*Work task*.
Count how many lines below include the string "none". Only that number should appear in the reply.
Start of Supplied material
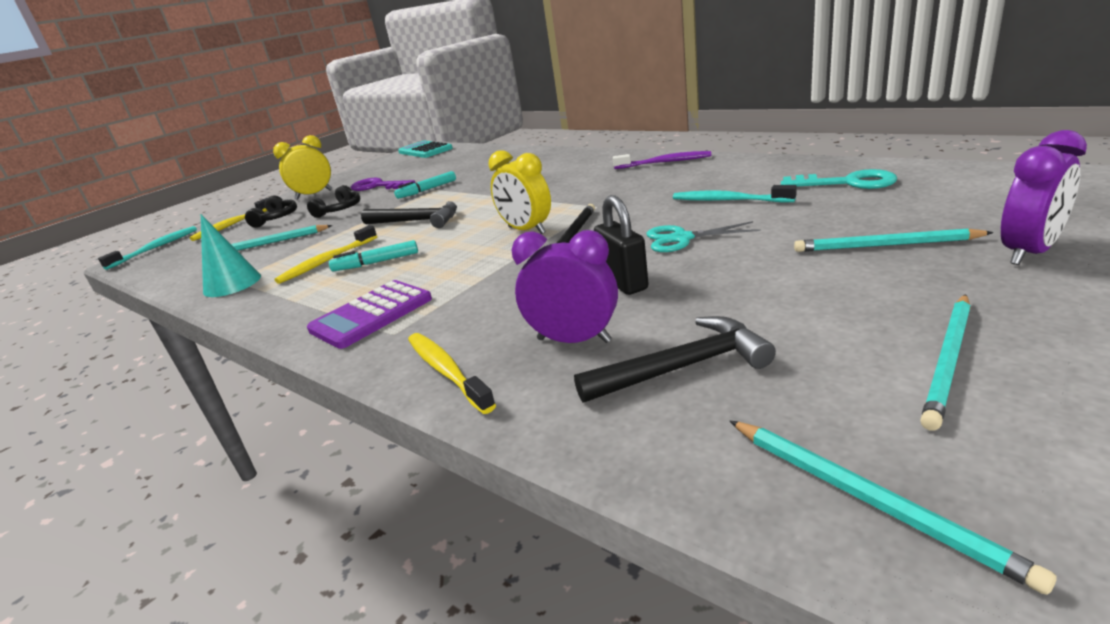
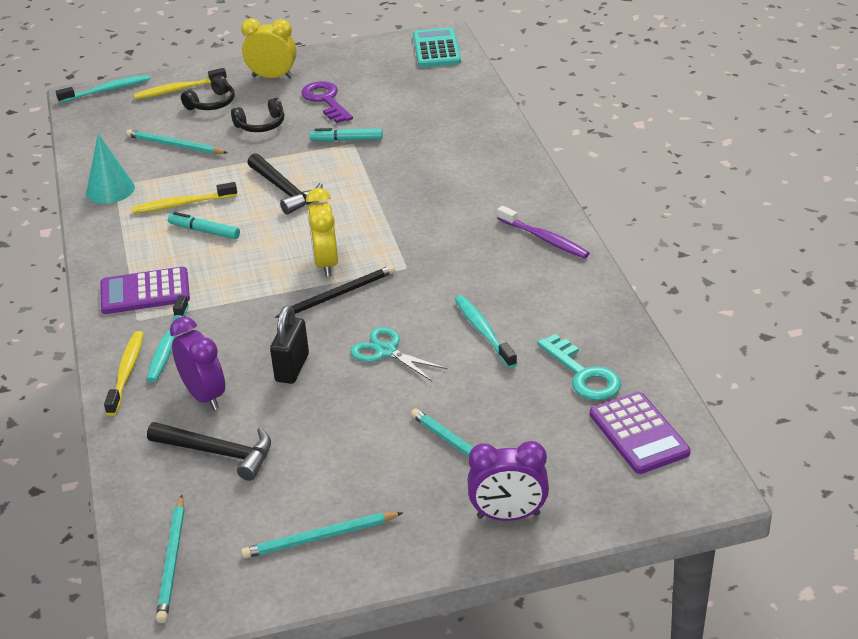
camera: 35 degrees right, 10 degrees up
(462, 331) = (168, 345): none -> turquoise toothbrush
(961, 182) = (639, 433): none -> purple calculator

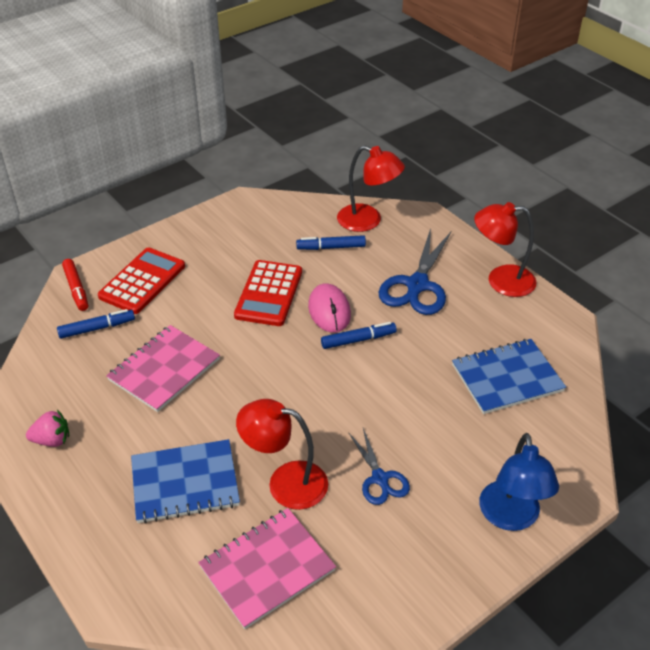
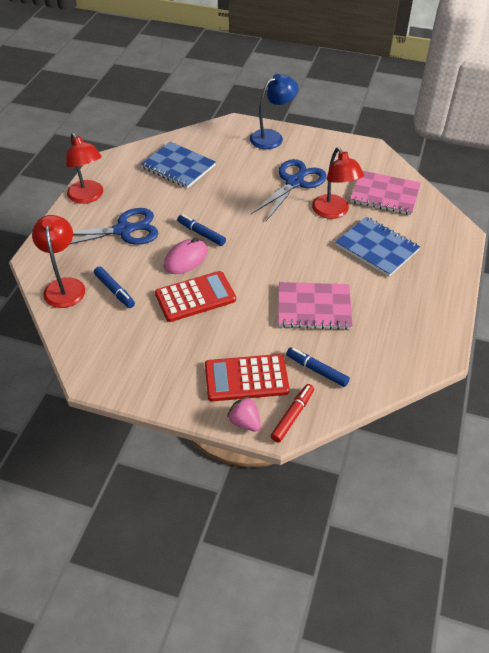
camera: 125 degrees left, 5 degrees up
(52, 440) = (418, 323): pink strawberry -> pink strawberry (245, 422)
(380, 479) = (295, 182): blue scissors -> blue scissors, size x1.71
End of Supplied material
*Task result*.
2